▶ What you need to do: Print the data that follows exactly as it stands, from its first line through the line containing "yellow trophy: 0 -> 2", and stop there.

▶ Dataset extract:
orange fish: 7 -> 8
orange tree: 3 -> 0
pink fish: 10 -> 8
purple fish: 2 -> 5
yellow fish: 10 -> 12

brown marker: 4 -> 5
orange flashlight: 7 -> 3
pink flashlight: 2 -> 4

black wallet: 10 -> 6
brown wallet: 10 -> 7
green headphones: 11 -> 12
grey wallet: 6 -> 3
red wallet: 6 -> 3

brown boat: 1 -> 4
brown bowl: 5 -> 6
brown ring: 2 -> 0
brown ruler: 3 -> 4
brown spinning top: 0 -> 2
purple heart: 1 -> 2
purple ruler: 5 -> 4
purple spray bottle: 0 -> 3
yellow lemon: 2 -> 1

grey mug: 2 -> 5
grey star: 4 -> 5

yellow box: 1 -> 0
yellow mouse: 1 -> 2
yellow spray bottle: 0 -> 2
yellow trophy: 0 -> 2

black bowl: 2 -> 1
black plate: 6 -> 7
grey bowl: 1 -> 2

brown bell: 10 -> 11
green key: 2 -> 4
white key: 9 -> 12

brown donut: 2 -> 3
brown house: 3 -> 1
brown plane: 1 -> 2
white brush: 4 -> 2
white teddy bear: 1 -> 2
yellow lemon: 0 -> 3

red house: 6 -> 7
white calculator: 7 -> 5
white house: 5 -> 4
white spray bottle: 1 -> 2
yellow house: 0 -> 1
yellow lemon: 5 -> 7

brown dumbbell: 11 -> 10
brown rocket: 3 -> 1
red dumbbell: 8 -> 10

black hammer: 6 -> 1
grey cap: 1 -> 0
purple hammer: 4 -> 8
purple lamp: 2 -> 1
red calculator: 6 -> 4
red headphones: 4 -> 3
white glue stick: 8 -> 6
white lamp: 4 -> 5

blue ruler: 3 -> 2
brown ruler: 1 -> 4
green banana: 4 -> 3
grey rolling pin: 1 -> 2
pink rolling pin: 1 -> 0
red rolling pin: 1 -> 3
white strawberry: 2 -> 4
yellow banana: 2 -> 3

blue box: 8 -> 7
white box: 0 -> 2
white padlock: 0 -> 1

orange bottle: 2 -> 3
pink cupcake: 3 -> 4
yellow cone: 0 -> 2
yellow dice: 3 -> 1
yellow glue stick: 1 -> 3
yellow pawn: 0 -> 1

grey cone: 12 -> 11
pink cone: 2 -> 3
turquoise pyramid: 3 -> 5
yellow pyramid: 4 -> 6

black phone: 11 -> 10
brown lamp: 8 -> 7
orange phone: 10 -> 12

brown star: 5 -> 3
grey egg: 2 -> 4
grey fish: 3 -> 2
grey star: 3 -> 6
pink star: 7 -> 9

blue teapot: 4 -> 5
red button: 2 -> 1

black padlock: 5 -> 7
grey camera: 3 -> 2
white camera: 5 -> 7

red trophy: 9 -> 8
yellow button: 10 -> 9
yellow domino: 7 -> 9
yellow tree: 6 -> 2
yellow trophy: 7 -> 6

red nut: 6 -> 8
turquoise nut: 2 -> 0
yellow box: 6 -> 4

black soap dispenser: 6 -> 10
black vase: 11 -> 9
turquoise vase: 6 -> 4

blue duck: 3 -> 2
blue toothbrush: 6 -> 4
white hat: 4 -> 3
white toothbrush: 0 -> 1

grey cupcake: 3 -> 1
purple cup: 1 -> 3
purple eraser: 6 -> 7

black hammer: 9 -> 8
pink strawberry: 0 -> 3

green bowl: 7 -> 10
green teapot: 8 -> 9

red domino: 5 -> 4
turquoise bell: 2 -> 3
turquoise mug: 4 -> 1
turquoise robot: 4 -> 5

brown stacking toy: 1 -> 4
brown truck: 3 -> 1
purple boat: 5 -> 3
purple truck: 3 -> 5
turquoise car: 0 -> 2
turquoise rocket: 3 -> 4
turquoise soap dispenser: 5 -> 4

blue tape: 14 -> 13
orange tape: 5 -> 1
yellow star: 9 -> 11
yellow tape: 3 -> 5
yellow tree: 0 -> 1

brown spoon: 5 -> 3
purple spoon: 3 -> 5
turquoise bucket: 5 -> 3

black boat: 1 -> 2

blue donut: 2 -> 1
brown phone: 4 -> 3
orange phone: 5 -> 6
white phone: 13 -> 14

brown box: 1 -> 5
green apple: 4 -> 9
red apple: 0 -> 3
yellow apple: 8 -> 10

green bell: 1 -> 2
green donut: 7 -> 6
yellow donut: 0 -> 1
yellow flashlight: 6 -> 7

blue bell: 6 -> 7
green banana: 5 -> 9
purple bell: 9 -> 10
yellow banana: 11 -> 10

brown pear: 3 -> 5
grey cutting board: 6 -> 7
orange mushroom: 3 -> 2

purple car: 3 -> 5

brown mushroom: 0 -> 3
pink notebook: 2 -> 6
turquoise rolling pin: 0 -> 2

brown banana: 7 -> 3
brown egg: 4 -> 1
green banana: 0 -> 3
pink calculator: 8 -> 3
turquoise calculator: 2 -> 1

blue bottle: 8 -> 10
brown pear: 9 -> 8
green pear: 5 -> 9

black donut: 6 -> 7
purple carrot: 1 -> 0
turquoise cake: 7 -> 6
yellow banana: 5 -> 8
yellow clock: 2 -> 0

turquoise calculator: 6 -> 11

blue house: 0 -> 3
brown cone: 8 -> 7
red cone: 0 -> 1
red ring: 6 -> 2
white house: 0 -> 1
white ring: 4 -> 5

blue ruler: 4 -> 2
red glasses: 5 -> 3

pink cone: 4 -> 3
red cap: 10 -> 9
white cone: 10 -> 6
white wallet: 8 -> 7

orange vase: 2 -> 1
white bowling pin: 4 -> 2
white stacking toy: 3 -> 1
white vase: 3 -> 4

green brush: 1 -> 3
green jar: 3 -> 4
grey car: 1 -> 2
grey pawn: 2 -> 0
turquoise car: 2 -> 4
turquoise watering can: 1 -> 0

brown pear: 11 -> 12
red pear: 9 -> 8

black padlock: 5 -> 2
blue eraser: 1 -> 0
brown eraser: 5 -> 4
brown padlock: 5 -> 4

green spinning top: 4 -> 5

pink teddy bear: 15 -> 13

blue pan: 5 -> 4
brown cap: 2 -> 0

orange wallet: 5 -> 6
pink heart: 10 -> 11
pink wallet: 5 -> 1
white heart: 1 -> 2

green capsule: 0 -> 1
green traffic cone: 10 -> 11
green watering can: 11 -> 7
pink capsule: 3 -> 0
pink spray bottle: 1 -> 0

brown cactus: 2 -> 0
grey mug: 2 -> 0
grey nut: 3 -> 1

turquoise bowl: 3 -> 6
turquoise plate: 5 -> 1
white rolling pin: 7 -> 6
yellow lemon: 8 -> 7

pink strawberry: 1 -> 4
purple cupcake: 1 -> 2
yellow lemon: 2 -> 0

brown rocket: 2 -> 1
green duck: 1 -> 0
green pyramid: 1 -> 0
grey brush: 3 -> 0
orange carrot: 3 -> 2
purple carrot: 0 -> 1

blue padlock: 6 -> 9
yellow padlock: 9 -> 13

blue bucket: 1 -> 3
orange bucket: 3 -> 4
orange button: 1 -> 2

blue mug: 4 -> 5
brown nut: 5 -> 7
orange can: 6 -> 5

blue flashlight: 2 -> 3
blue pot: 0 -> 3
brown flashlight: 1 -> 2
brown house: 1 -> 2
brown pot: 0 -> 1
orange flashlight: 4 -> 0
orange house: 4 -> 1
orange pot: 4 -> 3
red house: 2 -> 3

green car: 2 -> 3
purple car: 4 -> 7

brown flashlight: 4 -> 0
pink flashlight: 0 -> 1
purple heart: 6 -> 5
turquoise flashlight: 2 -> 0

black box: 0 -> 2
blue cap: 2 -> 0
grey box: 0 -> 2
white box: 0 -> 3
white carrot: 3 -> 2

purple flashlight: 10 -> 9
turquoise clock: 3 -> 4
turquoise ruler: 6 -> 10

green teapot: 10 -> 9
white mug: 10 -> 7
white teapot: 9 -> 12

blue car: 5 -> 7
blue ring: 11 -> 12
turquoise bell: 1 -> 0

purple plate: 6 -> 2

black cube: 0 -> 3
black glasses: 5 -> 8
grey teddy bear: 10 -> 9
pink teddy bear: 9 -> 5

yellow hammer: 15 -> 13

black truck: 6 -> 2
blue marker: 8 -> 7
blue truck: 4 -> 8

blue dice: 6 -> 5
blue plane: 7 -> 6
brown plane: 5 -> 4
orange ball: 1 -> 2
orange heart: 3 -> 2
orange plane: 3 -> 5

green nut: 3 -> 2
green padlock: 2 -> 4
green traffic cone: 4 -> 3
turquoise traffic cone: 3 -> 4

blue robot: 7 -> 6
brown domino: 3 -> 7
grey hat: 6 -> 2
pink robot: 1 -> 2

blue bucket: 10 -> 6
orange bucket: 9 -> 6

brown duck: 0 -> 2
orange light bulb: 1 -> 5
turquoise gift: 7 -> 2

▶ Expected answer:
orange fish: 7 -> 8
orange tree: 3 -> 0
pink fish: 10 -> 8
purple fish: 2 -> 5
yellow fish: 10 -> 12

brown marker: 4 -> 5
orange flashlight: 7 -> 3
pink flashlight: 2 -> 4

black wallet: 10 -> 6
brown wallet: 10 -> 7
green headphones: 11 -> 12
grey wallet: 6 -> 3
red wallet: 6 -> 3

brown boat: 1 -> 4
brown bowl: 5 -> 6
brown ring: 2 -> 0
brown ruler: 3 -> 4
brown spinning top: 0 -> 2
purple heart: 1 -> 2
purple ruler: 5 -> 4
purple spray bottle: 0 -> 3
yellow lemon: 2 -> 1

grey mug: 2 -> 5
grey star: 4 -> 5

yellow box: 1 -> 0
yellow mouse: 1 -> 2
yellow spray bottle: 0 -> 2
yellow trophy: 0 -> 2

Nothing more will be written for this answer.